Task to complete :: Please print the entries exactly, omitting each image.

Data ::
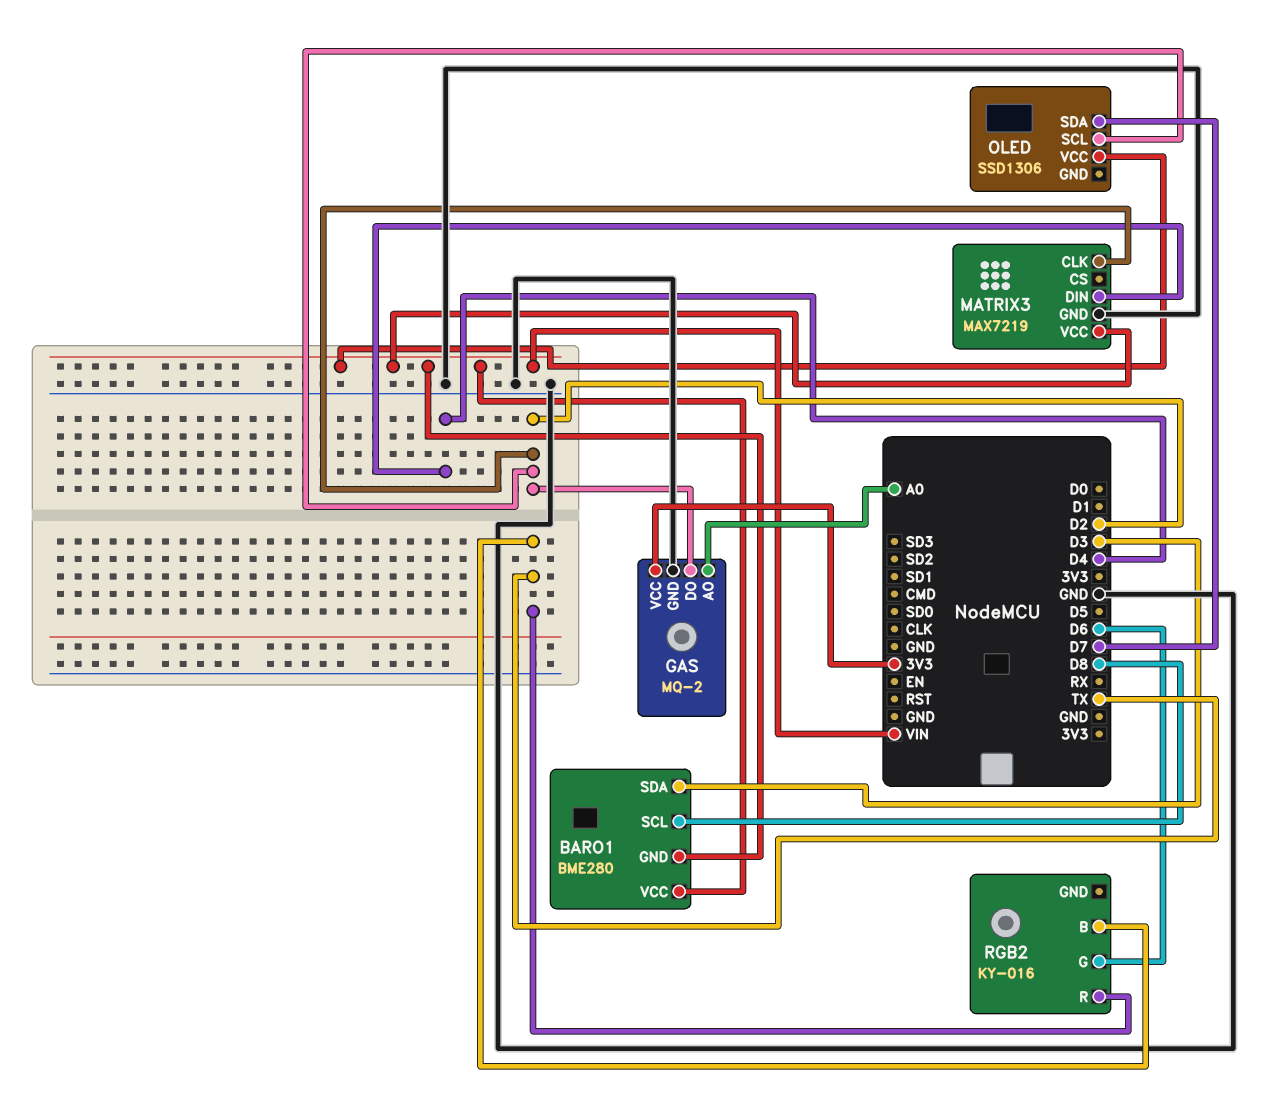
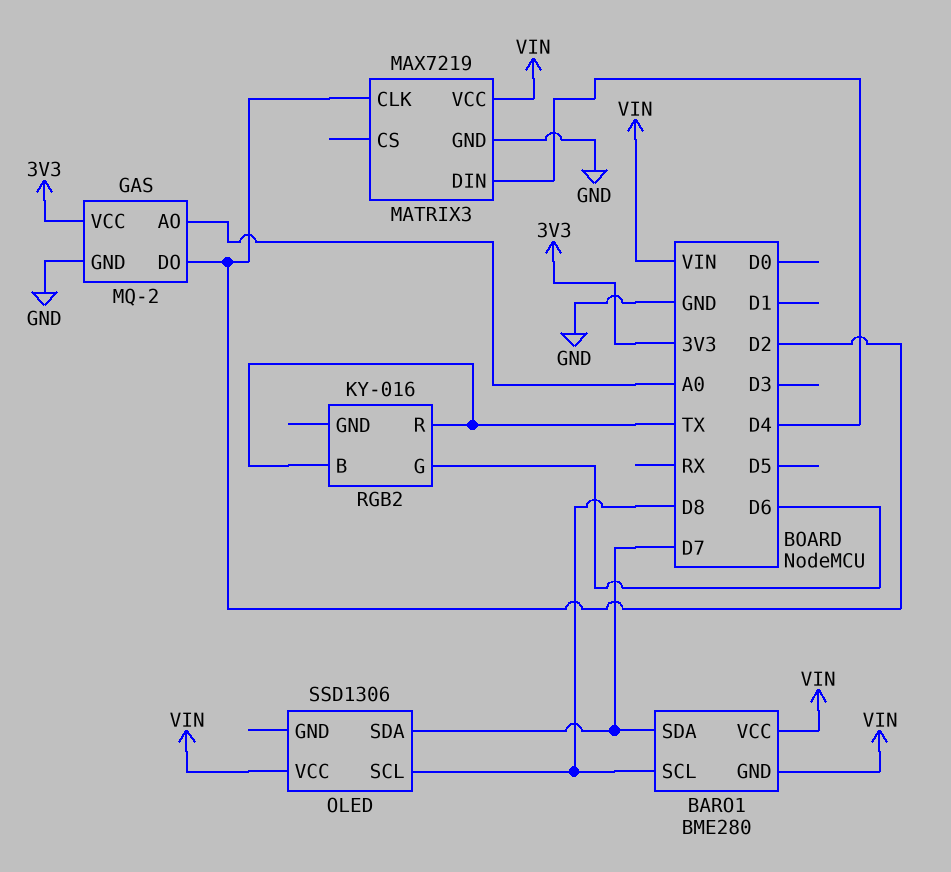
BARO1 pin SDA: D3 -> D7
OLED pin SCL: D2 -> D8

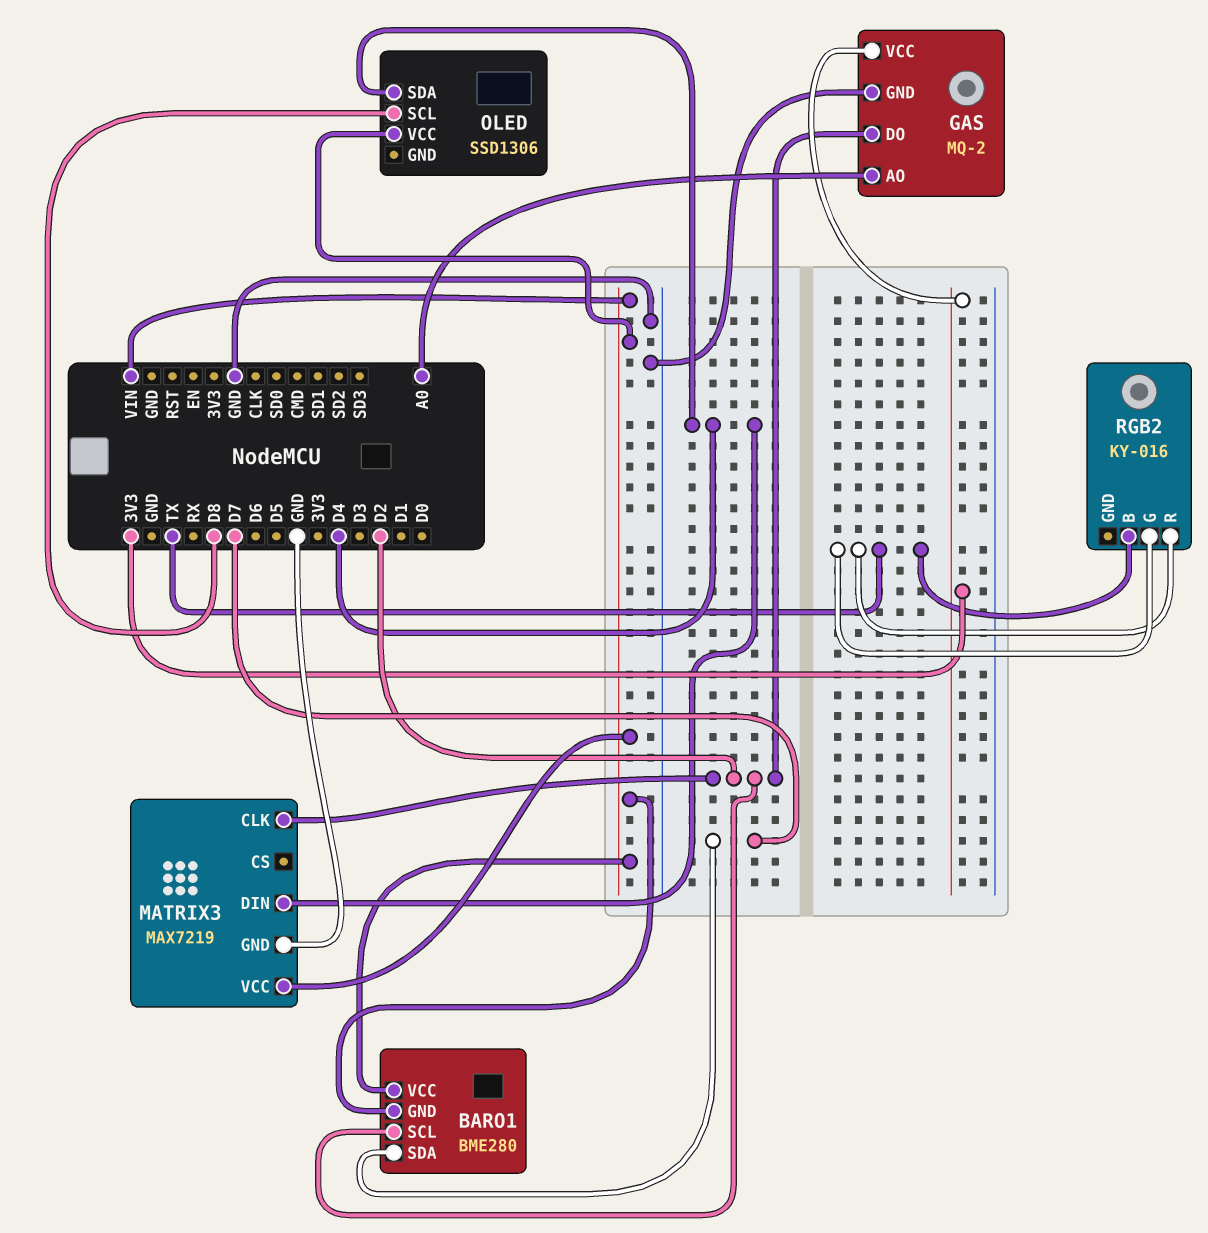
BARO1 pin SCL: D8 -> D2
OLED pin SDA: D7 -> D4
RGB2 pin G: D6 -> TX

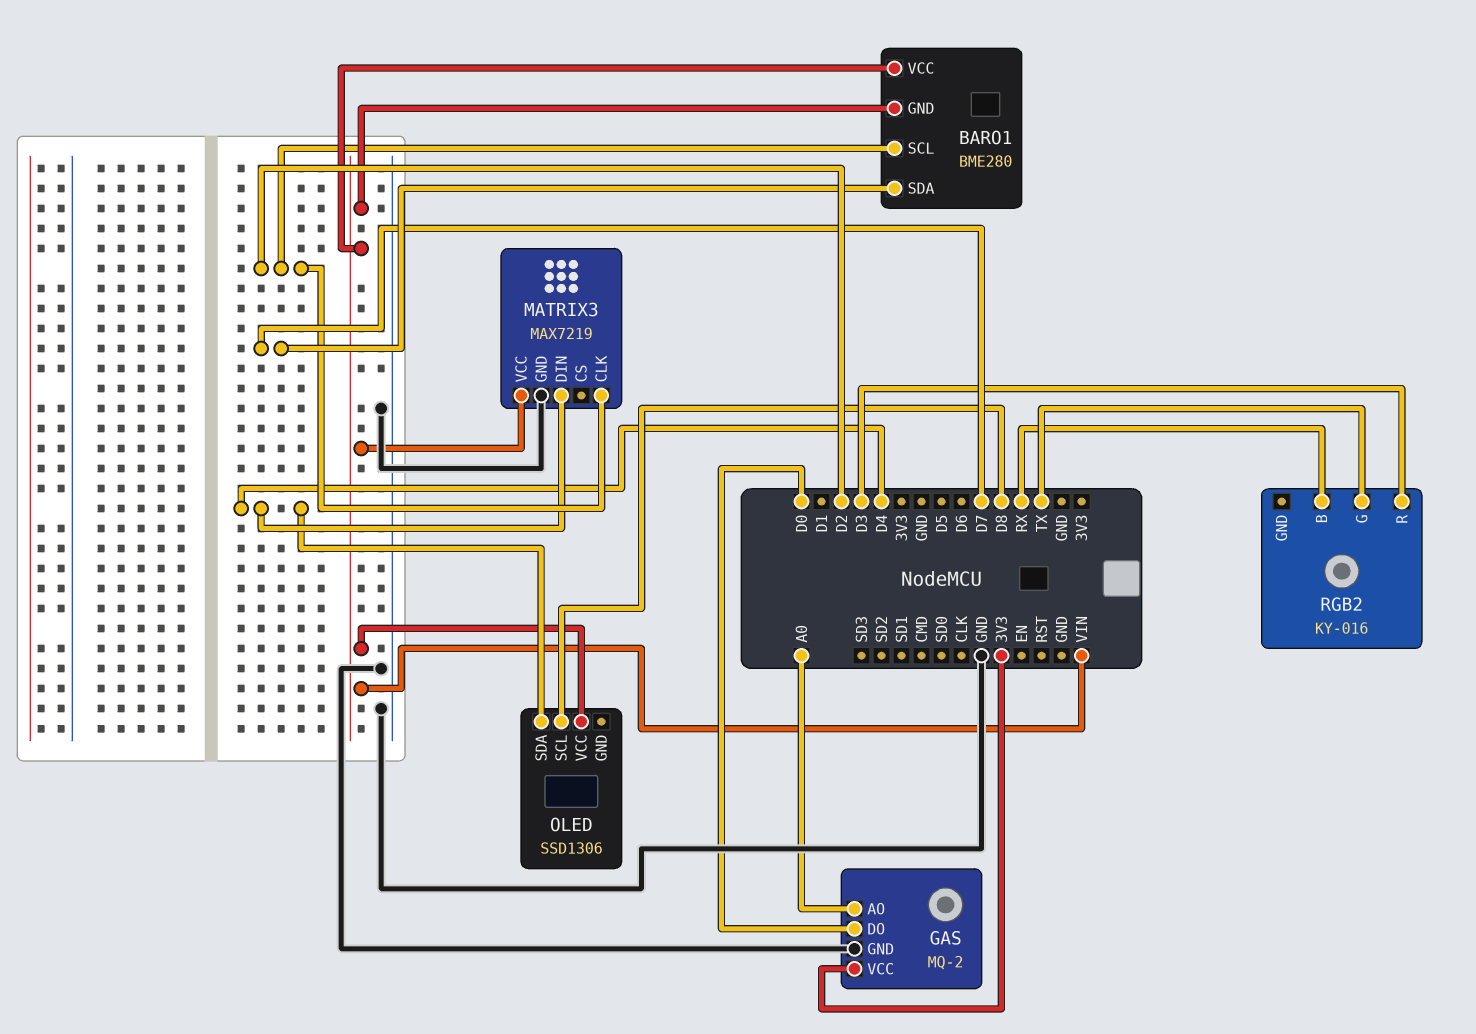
GAS pin DO: D2 -> D0
RGB2 pin B: TX -> RX
RGB2 pin R: TX -> D3

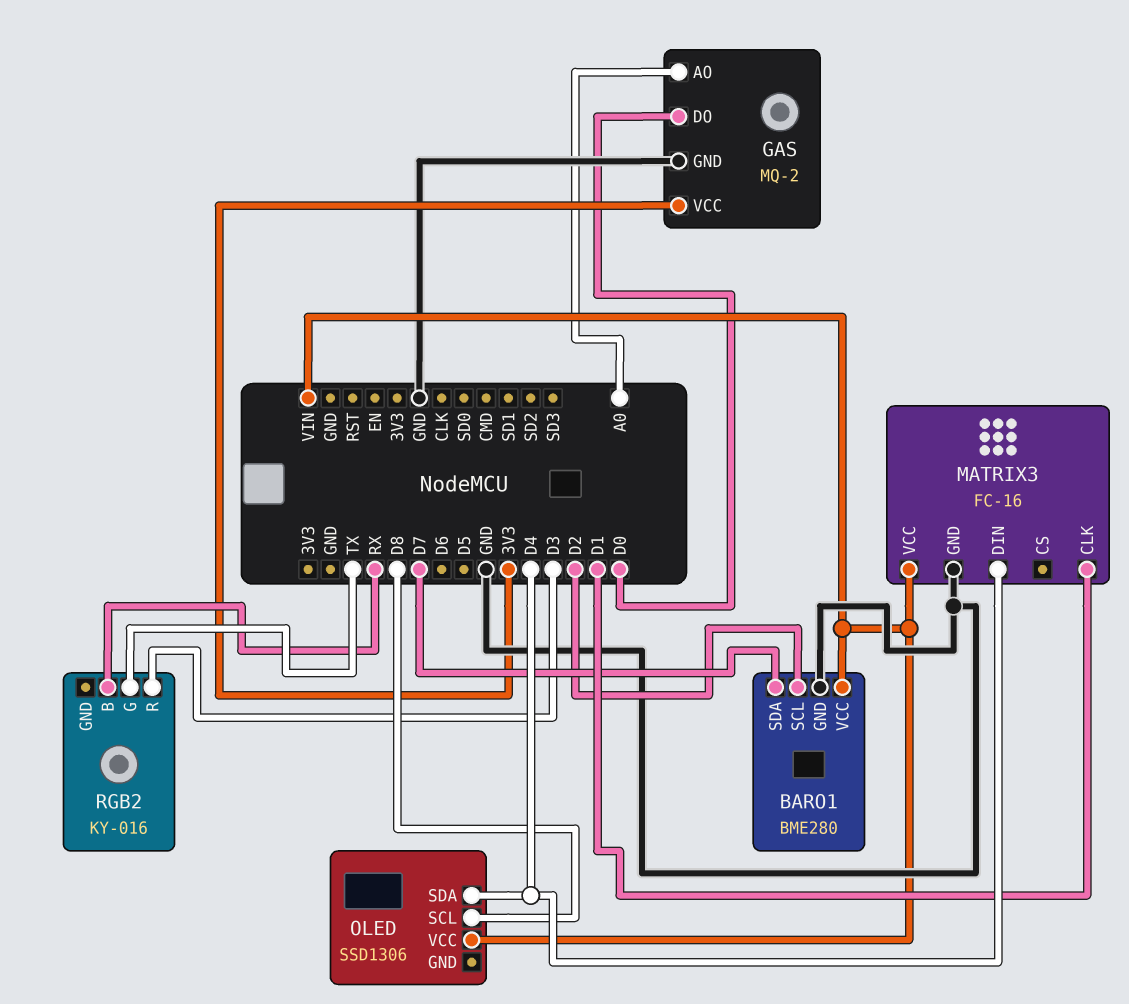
BARO1 pin GND: VIN -> GND
MATRIX3: MAX7219 -> FC-16
MATRIX3 pin CLK: D2 -> D1

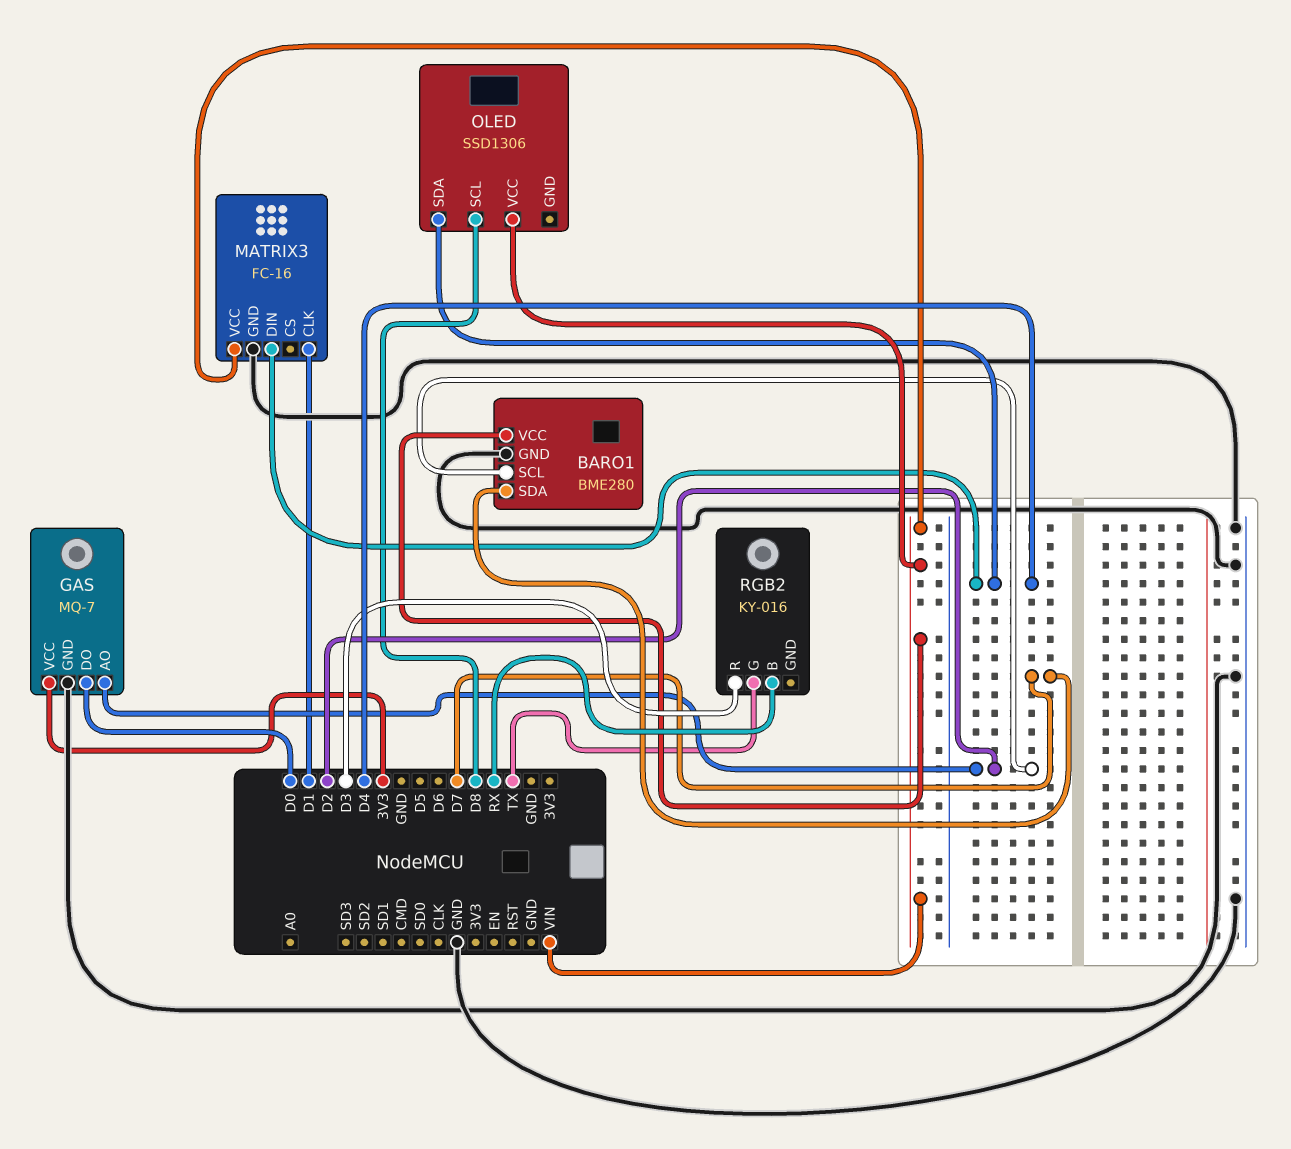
GAS: MQ-2 -> MQ-7
GAS pin AO: A0 -> D2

Task solution ::
BARO1 pin SDA: D3 -> D7
OLED pin SCL: D2 -> D8

BARO1 pin SCL: D8 -> D2
OLED pin SDA: D7 -> D4
RGB2 pin G: D6 -> TX

GAS pin DO: D2 -> D0
RGB2 pin B: TX -> RX
RGB2 pin R: TX -> D3

BARO1 pin GND: VIN -> GND
MATRIX3: MAX7219 -> FC-16
MATRIX3 pin CLK: D2 -> D1

GAS: MQ-2 -> MQ-7
GAS pin AO: A0 -> D2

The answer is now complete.